* Work instructions: Find the word "satellite" in the listing, and copy out each line where it turns up.
■ ■ ■ ■ ■ ■ ■
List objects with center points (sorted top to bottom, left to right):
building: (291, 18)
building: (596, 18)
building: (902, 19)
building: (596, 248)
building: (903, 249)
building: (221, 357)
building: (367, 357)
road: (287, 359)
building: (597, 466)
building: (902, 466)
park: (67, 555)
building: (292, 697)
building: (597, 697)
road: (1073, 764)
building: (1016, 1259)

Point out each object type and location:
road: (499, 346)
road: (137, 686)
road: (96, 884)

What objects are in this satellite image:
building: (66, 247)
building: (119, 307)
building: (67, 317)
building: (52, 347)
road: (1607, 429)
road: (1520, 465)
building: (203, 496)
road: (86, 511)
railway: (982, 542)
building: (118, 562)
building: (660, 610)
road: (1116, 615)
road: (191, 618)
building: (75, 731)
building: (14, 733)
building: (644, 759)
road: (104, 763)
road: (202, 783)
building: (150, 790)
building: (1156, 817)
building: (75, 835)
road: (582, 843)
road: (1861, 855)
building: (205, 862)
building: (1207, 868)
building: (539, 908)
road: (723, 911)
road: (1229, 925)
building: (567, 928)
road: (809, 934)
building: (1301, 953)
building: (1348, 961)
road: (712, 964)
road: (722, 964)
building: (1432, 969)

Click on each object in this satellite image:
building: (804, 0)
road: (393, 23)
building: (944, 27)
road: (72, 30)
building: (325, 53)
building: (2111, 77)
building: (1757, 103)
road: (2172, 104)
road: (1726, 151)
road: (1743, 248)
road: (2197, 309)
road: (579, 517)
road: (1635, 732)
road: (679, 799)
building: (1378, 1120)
■ ■ ■ ■ ■ ■ ■
* Response box:
What objects are in this satellite image:
Click on each object in this satellite image:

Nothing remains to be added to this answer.